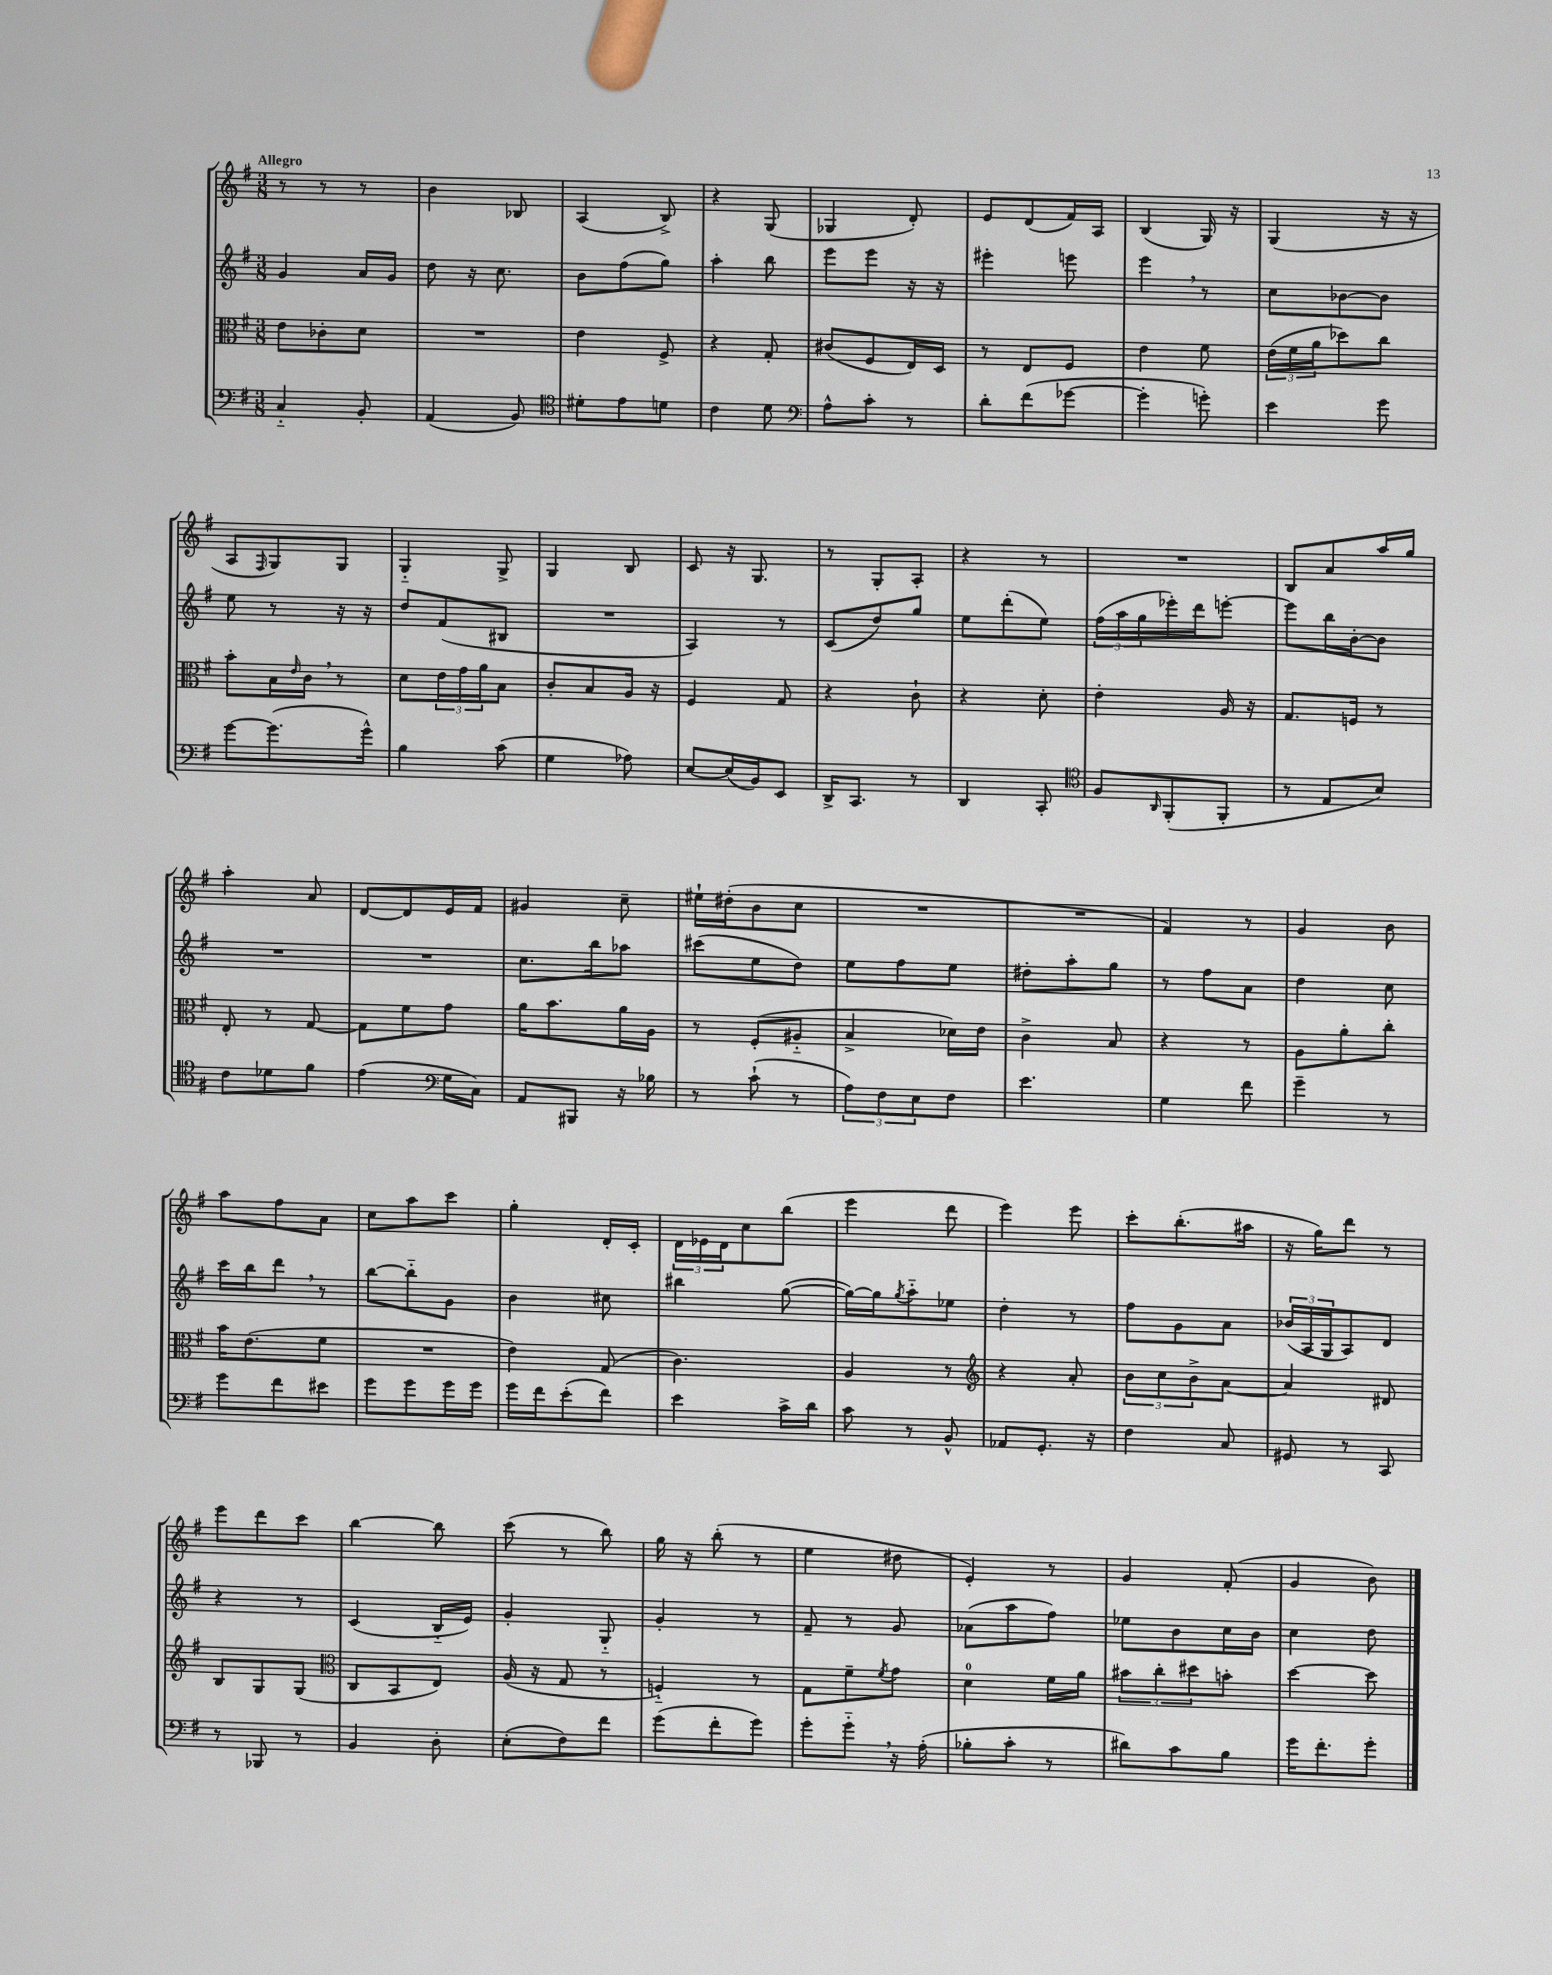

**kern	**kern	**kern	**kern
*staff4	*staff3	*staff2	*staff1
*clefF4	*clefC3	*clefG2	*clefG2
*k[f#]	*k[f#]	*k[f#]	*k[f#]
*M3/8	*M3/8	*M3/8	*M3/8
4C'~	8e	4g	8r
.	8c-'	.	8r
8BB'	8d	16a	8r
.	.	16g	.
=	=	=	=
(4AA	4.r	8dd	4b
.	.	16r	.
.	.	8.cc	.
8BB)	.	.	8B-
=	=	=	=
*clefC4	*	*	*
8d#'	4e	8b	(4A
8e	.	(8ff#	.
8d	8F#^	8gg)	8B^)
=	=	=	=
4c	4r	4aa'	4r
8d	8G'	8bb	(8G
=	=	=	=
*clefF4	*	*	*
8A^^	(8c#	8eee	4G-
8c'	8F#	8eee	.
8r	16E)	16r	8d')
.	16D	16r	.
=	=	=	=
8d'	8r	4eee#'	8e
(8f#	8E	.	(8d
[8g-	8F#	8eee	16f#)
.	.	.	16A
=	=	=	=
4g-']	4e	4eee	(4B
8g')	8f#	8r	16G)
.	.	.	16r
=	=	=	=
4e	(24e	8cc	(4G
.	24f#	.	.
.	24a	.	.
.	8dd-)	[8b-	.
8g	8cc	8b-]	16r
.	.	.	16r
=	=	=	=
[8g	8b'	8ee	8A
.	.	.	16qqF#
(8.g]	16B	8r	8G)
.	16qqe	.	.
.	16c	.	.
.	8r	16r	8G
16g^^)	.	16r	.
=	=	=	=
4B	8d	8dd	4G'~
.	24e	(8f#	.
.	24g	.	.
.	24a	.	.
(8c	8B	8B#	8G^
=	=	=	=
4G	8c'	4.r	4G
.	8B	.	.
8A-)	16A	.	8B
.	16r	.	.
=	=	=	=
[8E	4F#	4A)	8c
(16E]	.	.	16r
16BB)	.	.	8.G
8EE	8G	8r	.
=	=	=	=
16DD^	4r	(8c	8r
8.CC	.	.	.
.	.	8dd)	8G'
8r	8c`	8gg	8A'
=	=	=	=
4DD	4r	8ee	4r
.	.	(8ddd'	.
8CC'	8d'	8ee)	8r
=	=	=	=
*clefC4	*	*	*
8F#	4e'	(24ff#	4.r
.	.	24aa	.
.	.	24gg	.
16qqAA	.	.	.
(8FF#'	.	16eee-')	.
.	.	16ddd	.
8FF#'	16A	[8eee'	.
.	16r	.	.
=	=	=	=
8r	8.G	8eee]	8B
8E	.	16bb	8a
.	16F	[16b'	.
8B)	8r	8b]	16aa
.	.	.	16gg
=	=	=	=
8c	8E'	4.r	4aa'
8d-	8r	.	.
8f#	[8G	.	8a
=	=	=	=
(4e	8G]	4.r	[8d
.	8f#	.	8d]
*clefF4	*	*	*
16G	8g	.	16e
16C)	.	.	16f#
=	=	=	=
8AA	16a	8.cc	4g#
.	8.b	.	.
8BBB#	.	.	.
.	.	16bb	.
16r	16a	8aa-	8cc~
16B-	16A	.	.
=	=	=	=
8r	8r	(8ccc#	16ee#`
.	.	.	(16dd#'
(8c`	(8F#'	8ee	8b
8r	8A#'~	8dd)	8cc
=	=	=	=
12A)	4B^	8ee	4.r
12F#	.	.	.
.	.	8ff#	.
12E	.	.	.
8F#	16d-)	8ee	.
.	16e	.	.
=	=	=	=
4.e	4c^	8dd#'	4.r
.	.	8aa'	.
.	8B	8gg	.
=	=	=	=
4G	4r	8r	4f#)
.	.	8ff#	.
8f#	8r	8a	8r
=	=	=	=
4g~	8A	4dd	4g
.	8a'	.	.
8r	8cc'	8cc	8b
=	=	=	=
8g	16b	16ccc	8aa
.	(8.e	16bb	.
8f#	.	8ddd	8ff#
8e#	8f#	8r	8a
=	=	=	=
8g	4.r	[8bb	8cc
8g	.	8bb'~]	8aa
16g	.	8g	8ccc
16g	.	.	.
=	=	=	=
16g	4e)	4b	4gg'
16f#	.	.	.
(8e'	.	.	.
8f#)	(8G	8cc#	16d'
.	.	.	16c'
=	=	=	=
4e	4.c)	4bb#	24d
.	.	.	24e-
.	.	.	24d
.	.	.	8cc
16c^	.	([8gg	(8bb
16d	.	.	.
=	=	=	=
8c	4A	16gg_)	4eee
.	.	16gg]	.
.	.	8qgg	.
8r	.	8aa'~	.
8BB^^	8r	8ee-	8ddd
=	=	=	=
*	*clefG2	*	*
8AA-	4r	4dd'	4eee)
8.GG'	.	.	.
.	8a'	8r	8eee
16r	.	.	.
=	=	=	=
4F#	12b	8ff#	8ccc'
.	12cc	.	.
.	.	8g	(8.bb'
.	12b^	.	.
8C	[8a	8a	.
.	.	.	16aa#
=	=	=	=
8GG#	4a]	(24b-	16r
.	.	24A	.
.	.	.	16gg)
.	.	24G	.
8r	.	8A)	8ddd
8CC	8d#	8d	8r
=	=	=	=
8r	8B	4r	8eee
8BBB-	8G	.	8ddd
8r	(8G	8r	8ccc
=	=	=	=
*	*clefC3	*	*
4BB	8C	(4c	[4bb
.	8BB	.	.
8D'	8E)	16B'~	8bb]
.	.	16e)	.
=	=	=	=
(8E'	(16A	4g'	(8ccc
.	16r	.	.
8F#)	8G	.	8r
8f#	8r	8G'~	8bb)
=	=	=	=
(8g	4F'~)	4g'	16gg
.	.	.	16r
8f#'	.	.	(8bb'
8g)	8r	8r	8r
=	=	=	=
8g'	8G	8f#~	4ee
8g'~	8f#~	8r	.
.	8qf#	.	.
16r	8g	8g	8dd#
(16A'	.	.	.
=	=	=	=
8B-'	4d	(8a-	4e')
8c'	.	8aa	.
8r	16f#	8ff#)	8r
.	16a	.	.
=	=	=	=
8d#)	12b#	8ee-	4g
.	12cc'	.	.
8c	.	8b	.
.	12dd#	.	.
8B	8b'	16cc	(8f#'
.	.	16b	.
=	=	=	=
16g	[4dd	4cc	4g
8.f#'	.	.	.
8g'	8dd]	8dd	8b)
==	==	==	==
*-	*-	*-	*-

-----

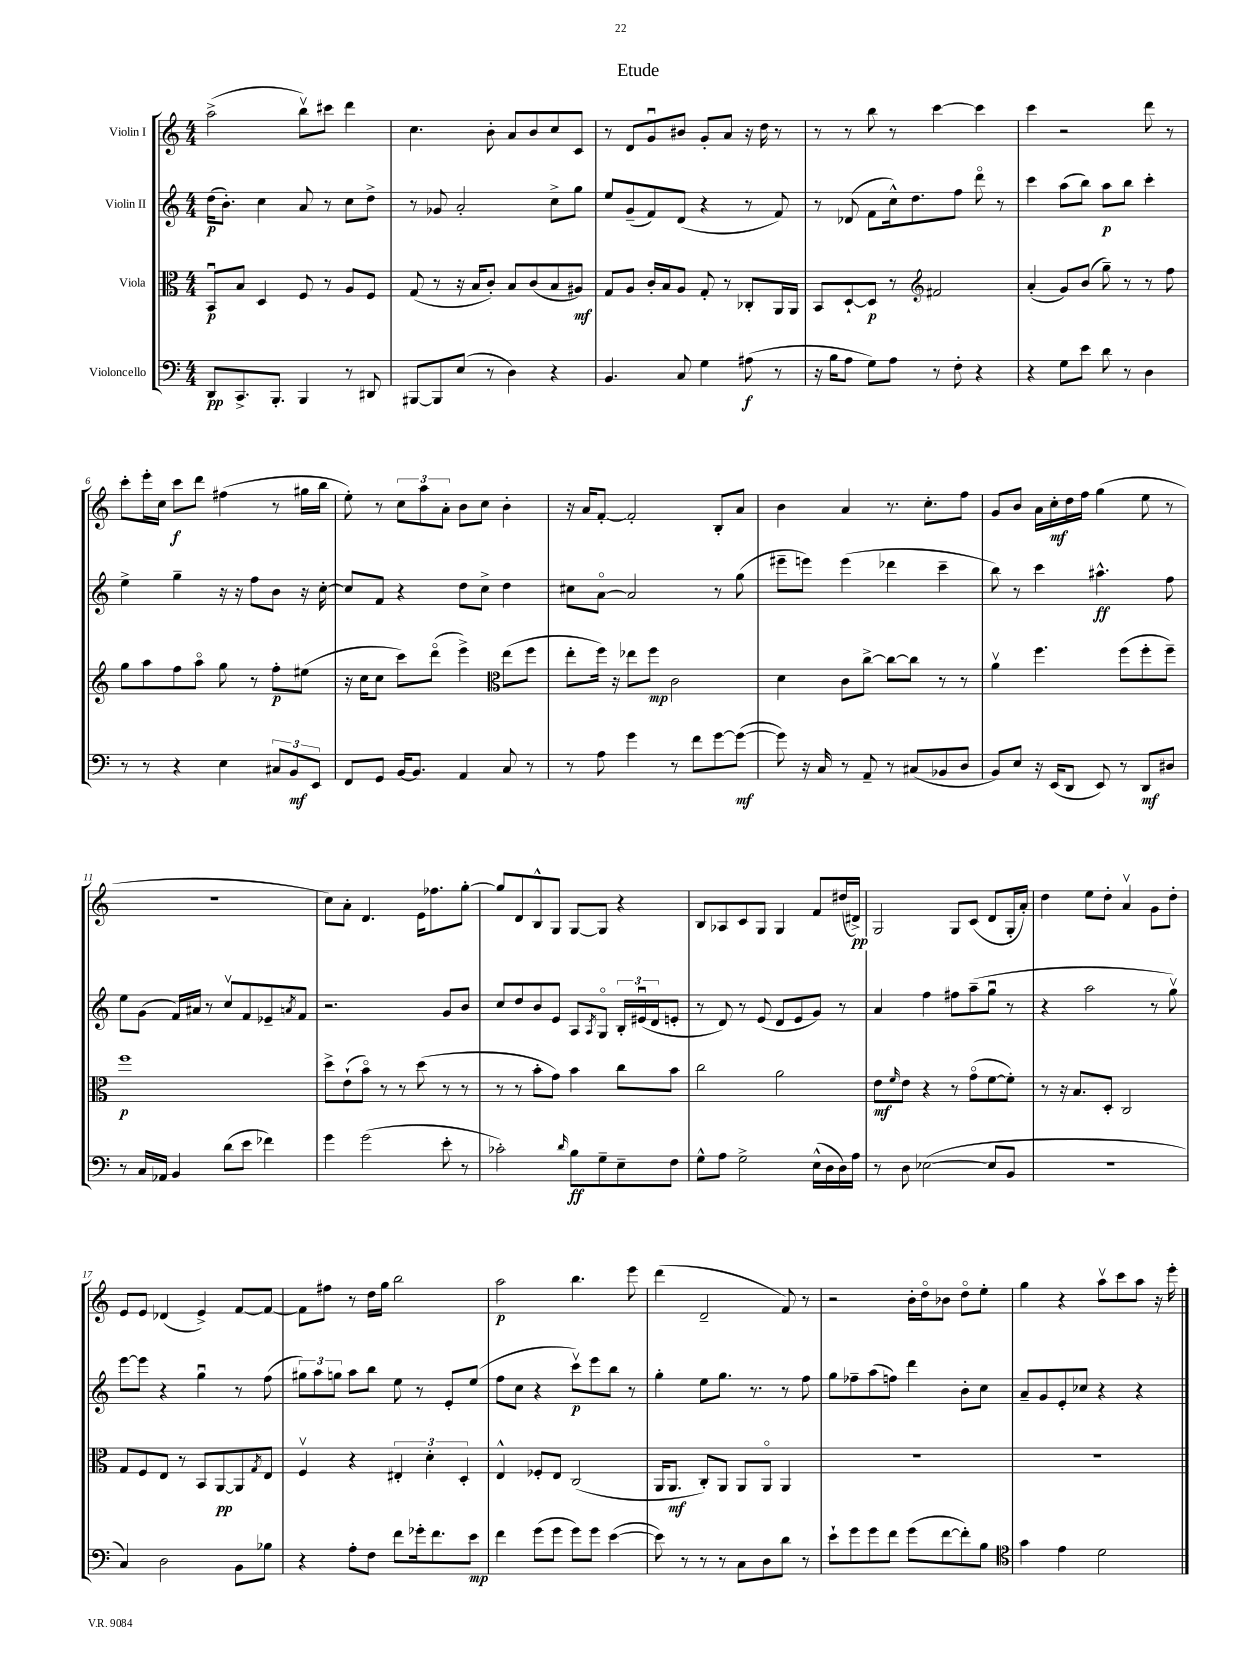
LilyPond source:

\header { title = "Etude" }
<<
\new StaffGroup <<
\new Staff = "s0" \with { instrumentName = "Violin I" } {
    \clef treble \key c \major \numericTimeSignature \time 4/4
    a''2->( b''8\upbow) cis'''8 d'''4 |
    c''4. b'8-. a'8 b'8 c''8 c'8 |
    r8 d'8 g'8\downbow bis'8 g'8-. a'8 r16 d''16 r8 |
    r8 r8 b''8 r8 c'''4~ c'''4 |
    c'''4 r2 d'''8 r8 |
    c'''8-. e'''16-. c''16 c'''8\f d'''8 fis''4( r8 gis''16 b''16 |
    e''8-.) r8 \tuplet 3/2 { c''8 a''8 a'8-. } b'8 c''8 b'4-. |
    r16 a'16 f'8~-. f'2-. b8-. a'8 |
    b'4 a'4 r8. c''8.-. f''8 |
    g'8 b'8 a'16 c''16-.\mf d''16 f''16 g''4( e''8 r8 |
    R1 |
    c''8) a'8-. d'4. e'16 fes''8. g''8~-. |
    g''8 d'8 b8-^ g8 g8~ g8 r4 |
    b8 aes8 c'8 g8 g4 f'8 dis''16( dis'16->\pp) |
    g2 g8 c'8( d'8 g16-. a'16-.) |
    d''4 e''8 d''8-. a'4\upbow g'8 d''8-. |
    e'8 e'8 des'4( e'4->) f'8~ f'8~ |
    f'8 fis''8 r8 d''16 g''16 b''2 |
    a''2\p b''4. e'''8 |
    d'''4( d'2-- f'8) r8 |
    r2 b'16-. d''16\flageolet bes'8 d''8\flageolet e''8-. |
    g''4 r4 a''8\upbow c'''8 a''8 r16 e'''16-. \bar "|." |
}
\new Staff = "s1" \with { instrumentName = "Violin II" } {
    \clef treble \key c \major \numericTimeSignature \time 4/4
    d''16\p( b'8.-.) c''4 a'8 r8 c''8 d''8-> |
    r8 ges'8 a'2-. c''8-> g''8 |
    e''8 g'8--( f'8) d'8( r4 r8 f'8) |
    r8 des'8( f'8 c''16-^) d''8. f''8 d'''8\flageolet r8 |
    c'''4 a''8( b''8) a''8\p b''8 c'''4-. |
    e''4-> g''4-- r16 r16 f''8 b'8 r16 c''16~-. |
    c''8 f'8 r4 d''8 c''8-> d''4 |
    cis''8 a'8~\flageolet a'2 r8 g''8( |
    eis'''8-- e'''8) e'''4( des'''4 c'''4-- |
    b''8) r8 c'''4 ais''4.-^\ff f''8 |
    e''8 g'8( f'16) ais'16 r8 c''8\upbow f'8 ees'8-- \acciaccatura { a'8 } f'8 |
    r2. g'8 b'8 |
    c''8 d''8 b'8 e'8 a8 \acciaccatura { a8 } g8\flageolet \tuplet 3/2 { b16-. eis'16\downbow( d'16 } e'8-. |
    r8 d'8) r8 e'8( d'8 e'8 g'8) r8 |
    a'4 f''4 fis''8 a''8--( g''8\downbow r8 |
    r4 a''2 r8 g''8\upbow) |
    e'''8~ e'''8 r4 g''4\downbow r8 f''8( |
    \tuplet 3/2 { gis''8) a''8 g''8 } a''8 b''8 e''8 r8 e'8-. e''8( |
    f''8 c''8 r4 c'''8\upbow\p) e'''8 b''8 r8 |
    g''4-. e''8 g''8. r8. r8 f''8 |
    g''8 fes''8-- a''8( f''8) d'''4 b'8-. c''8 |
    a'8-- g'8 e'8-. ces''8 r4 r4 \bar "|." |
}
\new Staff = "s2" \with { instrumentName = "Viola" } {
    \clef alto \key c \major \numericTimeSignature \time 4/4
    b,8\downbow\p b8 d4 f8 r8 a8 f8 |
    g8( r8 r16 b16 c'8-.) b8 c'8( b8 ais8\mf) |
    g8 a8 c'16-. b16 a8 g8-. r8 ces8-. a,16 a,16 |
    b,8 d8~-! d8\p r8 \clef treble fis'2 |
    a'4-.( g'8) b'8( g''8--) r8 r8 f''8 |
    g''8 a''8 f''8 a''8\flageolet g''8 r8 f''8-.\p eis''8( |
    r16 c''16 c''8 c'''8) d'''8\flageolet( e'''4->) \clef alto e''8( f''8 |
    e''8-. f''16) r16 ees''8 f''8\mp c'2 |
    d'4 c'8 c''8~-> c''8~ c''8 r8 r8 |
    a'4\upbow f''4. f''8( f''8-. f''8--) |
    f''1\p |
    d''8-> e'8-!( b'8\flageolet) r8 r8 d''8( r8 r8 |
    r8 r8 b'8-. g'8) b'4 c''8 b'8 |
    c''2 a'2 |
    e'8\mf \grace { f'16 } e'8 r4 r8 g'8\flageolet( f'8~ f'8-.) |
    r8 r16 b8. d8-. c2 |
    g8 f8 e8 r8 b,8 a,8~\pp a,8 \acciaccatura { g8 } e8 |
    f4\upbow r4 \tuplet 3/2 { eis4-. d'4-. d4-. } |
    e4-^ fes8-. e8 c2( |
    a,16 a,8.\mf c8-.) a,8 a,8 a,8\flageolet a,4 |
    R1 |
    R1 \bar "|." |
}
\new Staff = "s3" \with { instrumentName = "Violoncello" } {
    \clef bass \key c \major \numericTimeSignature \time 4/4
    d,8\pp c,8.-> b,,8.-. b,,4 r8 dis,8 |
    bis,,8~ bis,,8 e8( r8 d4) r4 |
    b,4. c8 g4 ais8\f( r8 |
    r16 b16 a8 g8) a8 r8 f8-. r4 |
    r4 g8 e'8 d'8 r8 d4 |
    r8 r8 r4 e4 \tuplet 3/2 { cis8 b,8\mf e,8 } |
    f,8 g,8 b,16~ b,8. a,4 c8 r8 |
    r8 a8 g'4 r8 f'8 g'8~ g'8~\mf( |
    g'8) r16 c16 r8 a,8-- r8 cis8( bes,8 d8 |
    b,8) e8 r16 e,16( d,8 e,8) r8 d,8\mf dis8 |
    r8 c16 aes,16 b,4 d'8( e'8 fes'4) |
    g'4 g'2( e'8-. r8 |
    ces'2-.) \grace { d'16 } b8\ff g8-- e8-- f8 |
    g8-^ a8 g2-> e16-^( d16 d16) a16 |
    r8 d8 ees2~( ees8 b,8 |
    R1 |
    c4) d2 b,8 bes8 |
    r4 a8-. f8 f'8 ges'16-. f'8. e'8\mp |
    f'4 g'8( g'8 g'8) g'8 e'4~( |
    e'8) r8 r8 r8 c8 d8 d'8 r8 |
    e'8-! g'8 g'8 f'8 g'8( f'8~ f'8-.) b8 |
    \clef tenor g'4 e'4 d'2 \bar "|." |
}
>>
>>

-----

_Goal of the exercise:_ Determine how many lines of the records contain the word "time". Give only the number.

_Solution for this task:_ 4